Task goal:
Word for word, restate each of the entries below, and drop every picture.

┄┄┄┄┄┄┄┄┄┄

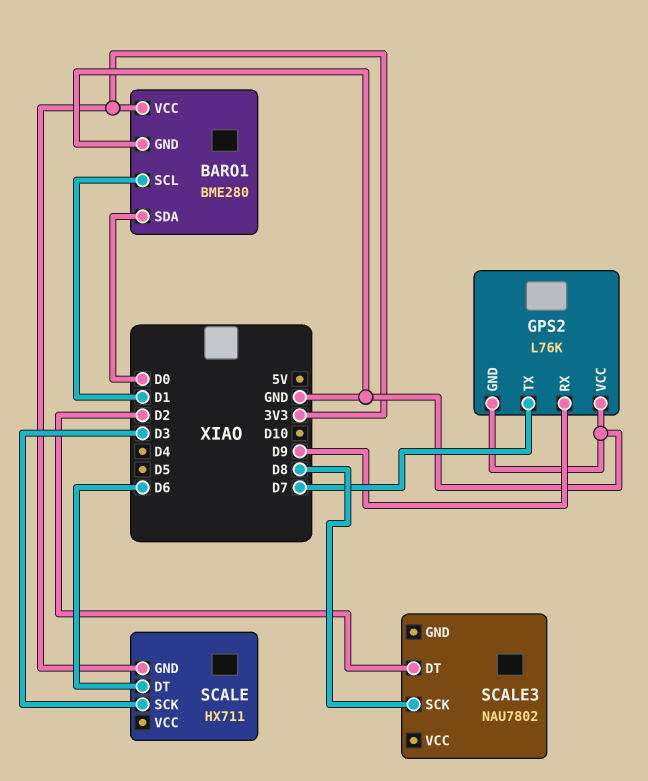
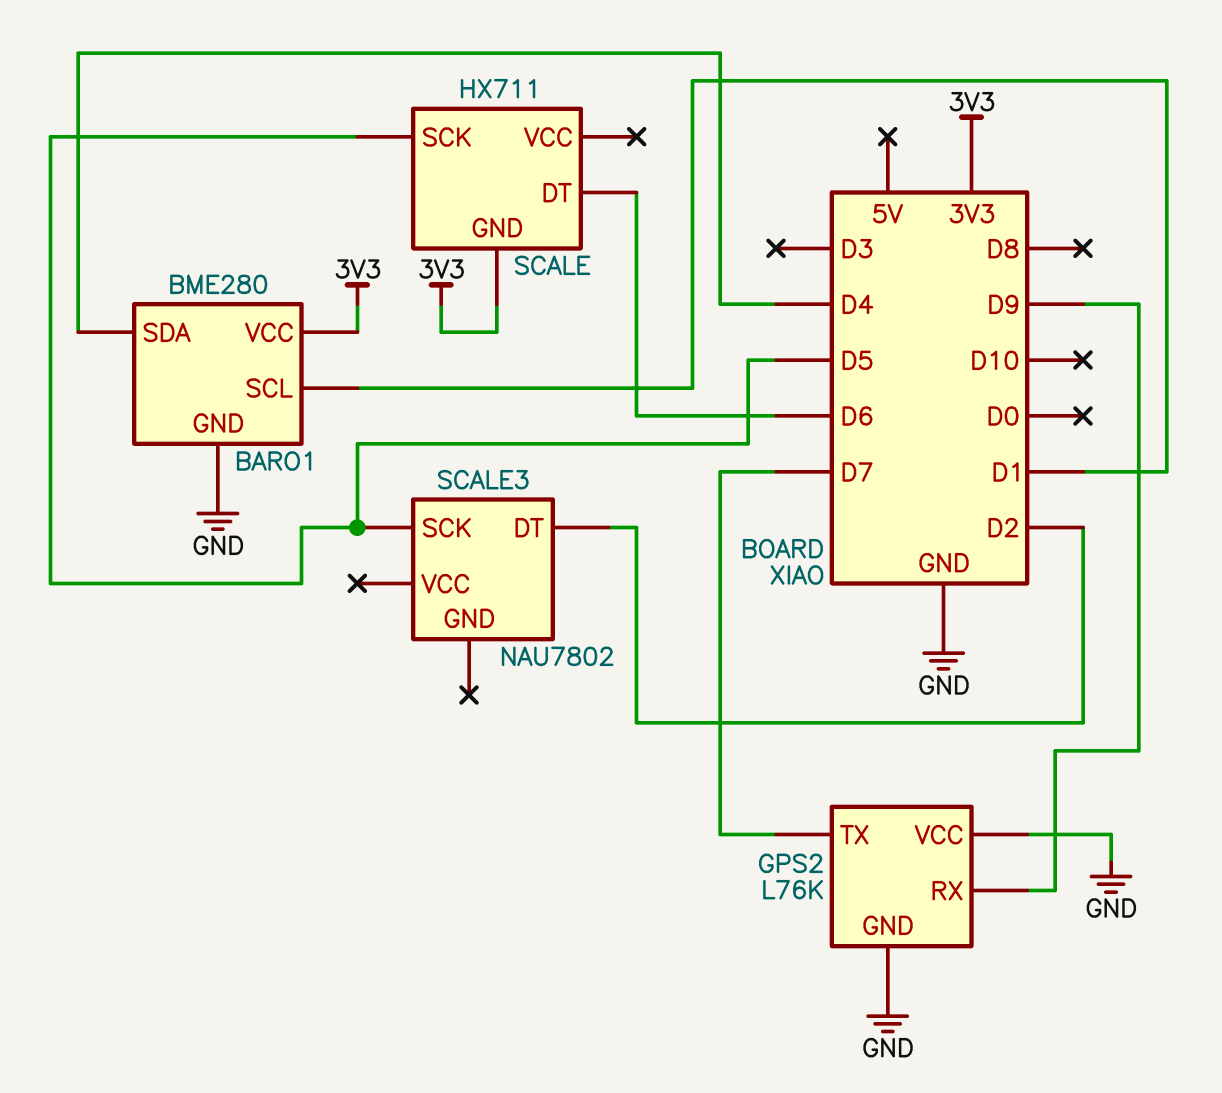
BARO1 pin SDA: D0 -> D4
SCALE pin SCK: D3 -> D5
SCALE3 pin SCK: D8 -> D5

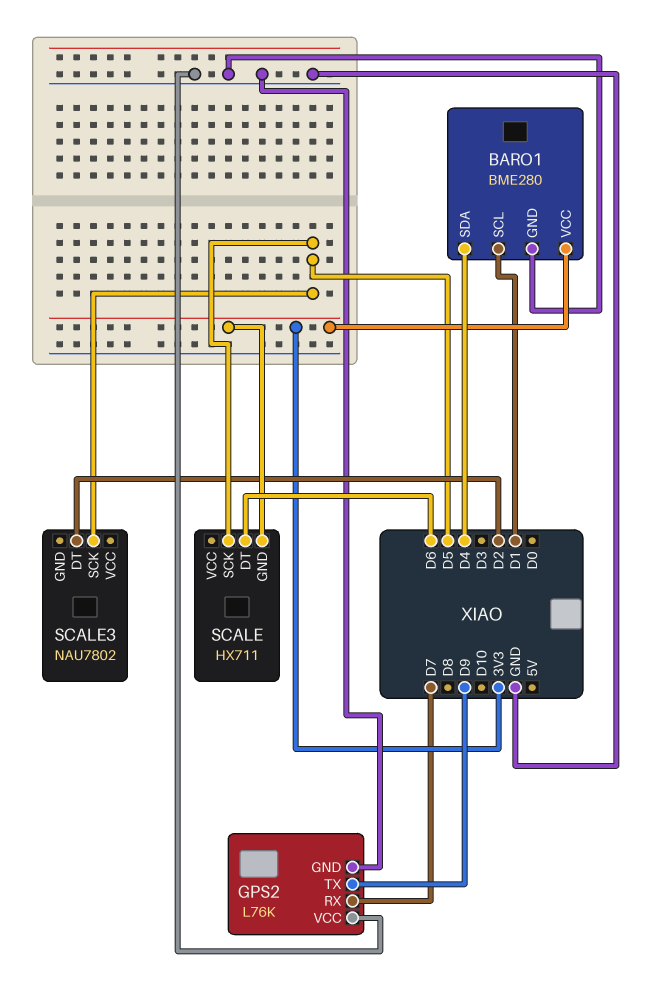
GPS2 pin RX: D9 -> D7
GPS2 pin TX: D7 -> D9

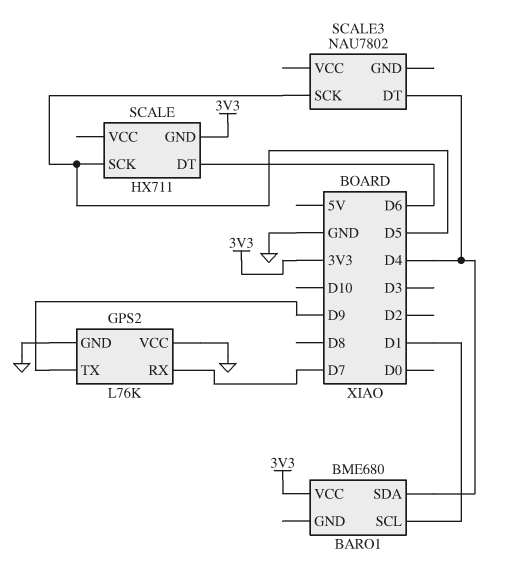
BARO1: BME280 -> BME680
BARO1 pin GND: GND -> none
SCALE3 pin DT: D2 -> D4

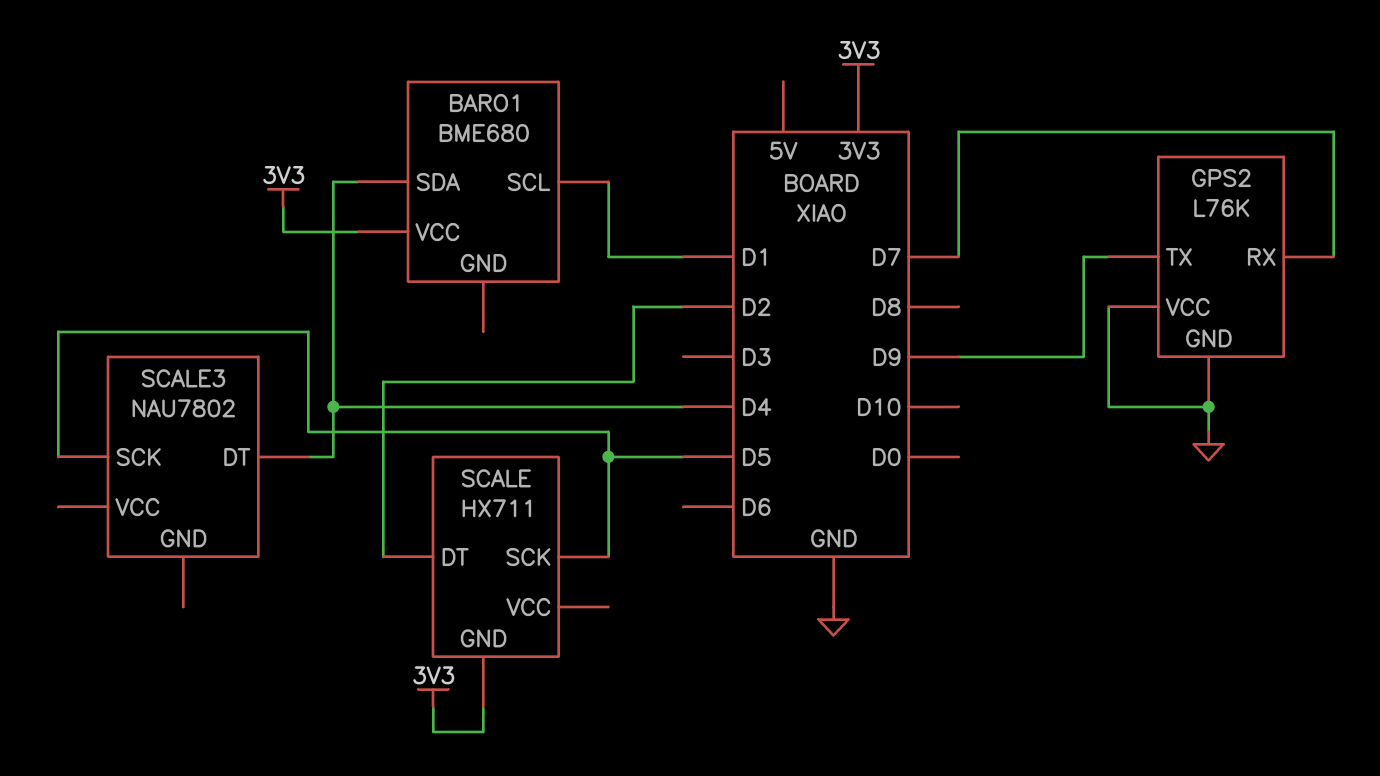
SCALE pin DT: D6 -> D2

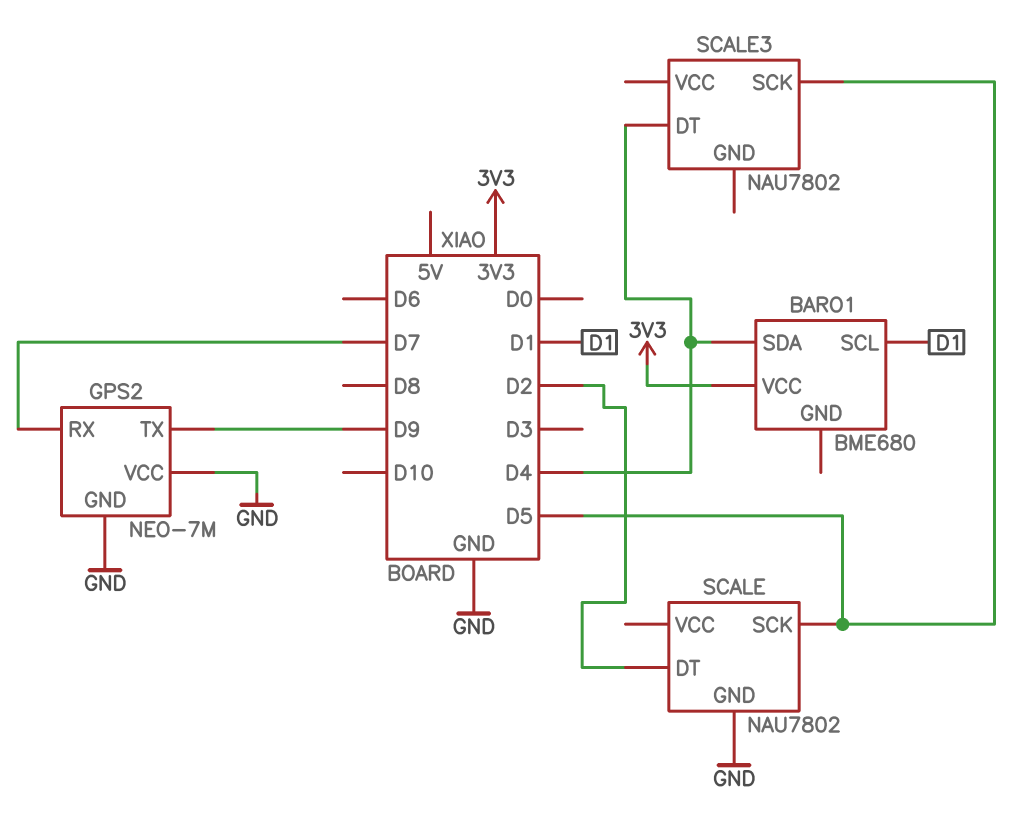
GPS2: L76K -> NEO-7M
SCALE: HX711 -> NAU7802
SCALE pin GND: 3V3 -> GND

┄┄┄┄┄┄┄┄┄┄

Solution below:
BARO1 pin SDA: D0 -> D4
SCALE pin SCK: D3 -> D5
SCALE3 pin SCK: D8 -> D5

GPS2 pin RX: D9 -> D7
GPS2 pin TX: D7 -> D9

BARO1: BME280 -> BME680
BARO1 pin GND: GND -> none
SCALE3 pin DT: D2 -> D4

SCALE pin DT: D6 -> D2

GPS2: L76K -> NEO-7M
SCALE: HX711 -> NAU7802
SCALE pin GND: 3V3 -> GND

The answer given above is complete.